[Scene change data]
------------
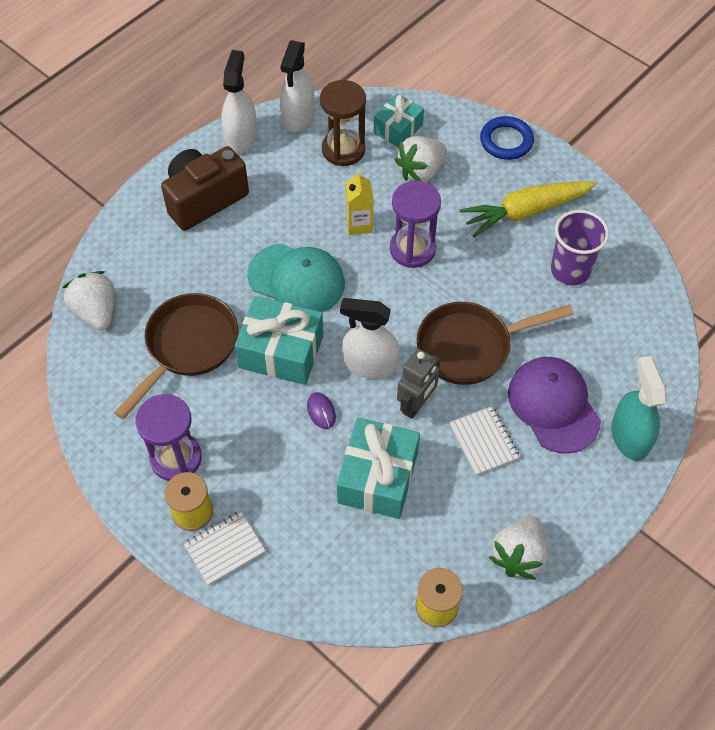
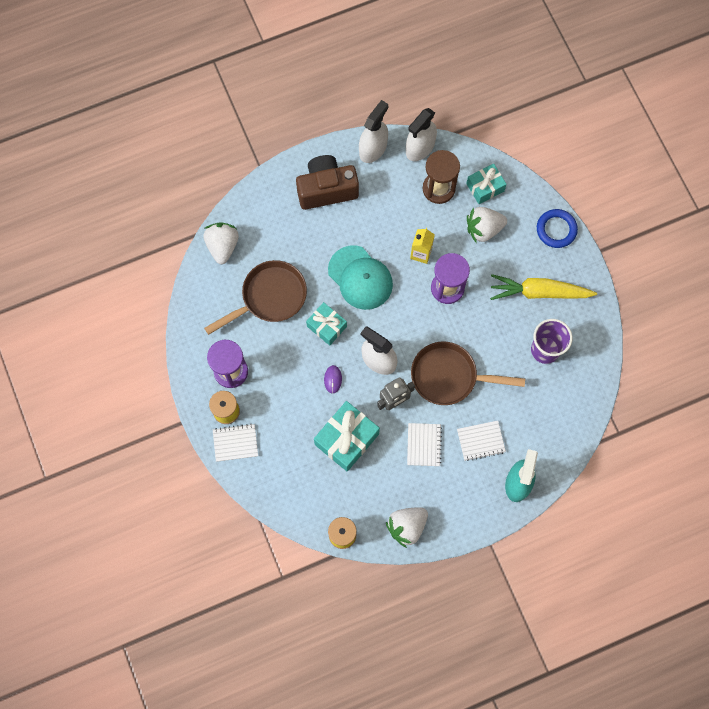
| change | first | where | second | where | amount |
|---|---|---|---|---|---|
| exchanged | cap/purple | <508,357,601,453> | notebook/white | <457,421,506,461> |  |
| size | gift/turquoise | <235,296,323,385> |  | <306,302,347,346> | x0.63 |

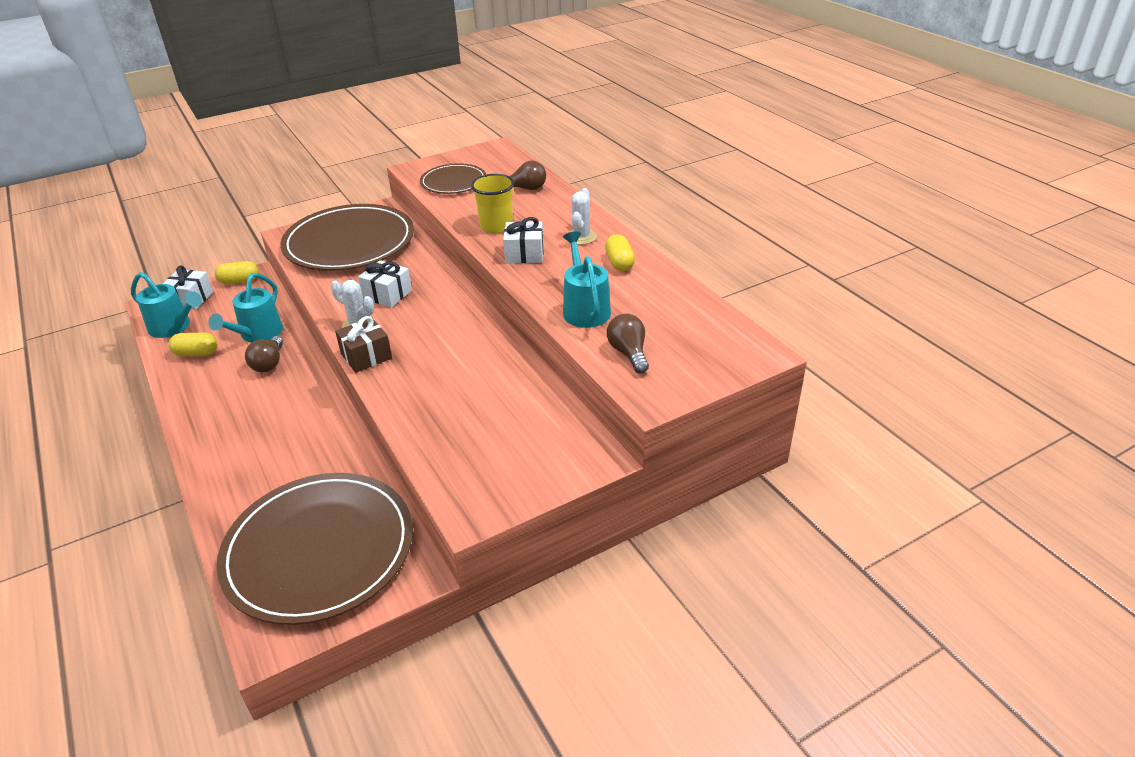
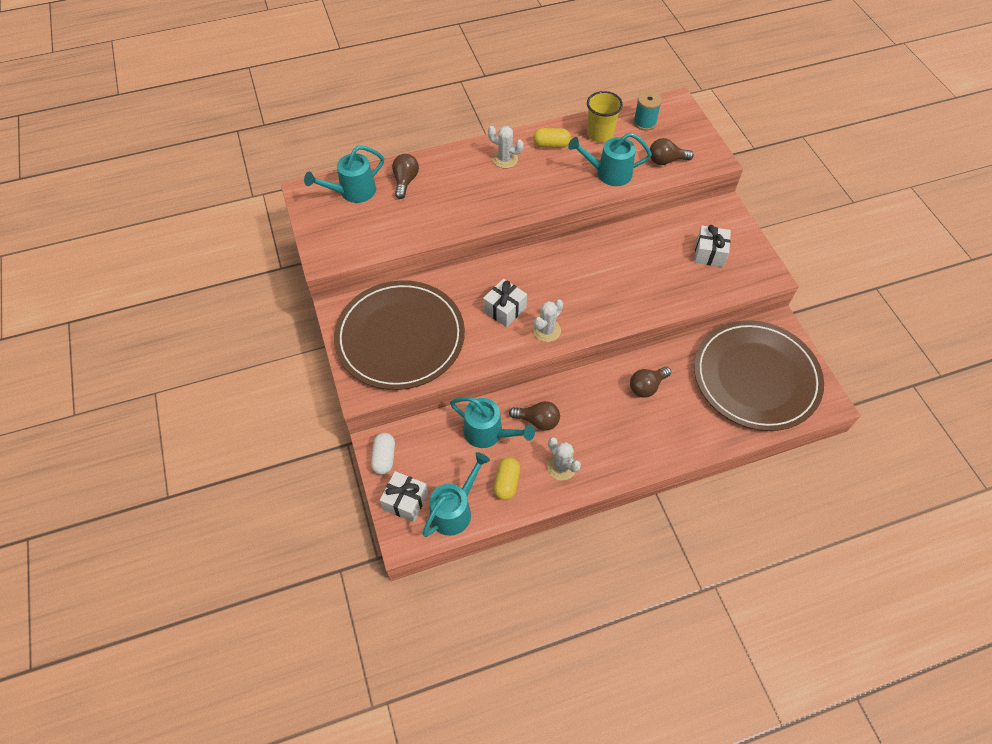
| change | first | where | second | where | amount |
|---|---|---|---|---|---|
| missing | gift/brown | <335,316,392,373> |  |  |  |
| missing | plate/brown | <420,163,486,194> |  |  |  |
| appeared |  |  | watering can/turquoise | <304,146,384,203> |  |
| appeared |  |  | cactus/white | <547,437,581,480> |  |
| appeared |  |  | light bulb/brown | <630,366,671,398> |  |
| appeared |  |  | spool/turquoise | <633,91,662,131> |  |
| relocated | cup/yellow | <471,174,515,233> |  | <587,91,623,142> |  |
| relocated | gift/white | <503,217,544,263> |  | <694,225,731,267> |  |
| colour | capsule/yellow | <215,261,259,284> | capsule/white | <371,433,395,475> |  |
------------
**Action item**
Print every entry above again, exactly as written. Leave the images out.

**Answer below**
| change | first | where | second | where | amount |
|---|---|---|---|---|---|
| exchanged | cap/purple | <508,357,601,453> | notebook/white | <457,421,506,461> |  |
| size | gift/turquoise | <235,296,323,385> |  | <306,302,347,346> | x0.63 |

| change | first | where | second | where | amount |
|---|---|---|---|---|---|
| missing | gift/brown | <335,316,392,373> |  |  |  |
| missing | plate/brown | <420,163,486,194> |  |  |  |
| appeared |  |  | watering can/turquoise | <304,146,384,203> |  |
| appeared |  |  | cactus/white | <547,437,581,480> |  |
| appeared |  |  | light bulb/brown | <630,366,671,398> |  |
| appeared |  |  | spool/turquoise | <633,91,662,131> |  |
| relocated | cup/yellow | <471,174,515,233> |  | <587,91,623,142> |  |
| relocated | gift/white | <503,217,544,263> |  | <694,225,731,267> |  |
| colour | capsule/yellow | <215,261,259,284> | capsule/white | <371,433,395,475> |  |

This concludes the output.